SUPPLIED MATERIAL:
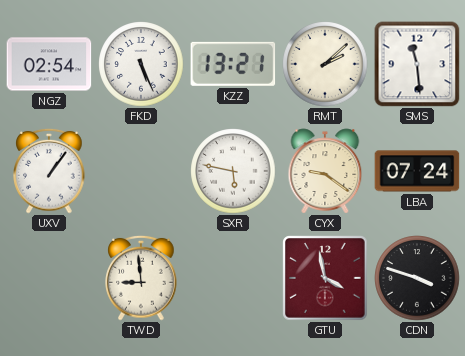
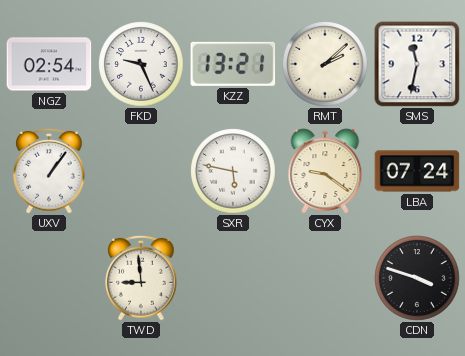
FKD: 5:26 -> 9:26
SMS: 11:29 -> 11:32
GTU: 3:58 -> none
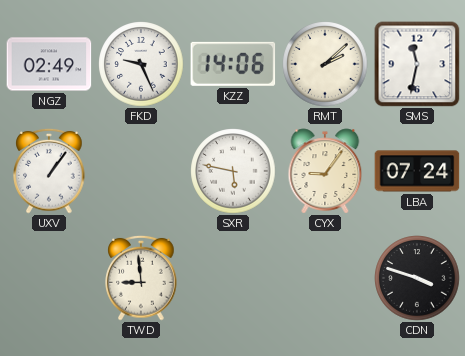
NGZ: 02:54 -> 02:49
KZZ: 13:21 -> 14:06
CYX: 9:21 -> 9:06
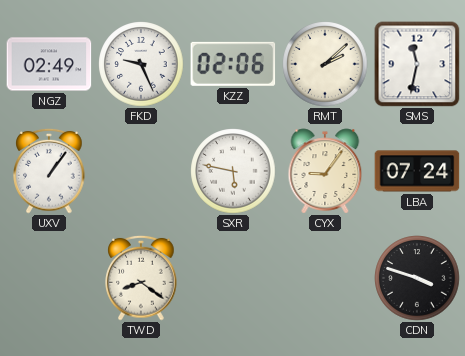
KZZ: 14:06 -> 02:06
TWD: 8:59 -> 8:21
--
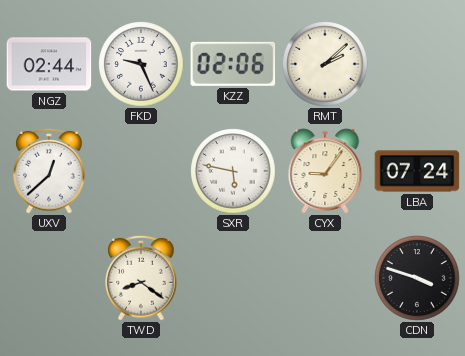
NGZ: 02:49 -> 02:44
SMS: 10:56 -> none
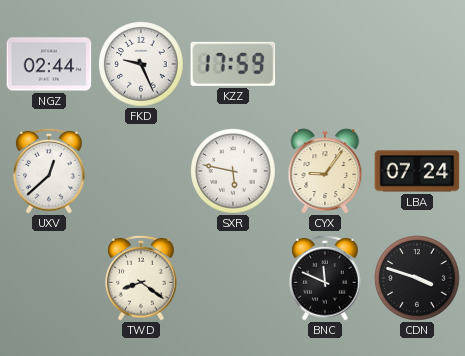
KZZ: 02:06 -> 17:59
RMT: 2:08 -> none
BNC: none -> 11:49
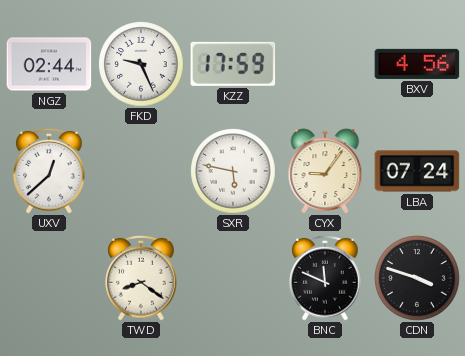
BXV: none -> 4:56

PROBLEM DESCRIPTION:
Reproduce the listing from the line with "FKD: 5:26 -> 9:26" through the line with "CYX: 9:21 -> 9:06", both included, and leave out the pictures.

SOLUTION:
FKD: 5:26 -> 9:26
SMS: 11:29 -> 11:32
GTU: 3:58 -> none
NGZ: 02:54 -> 02:49
KZZ: 13:21 -> 14:06
CYX: 9:21 -> 9:06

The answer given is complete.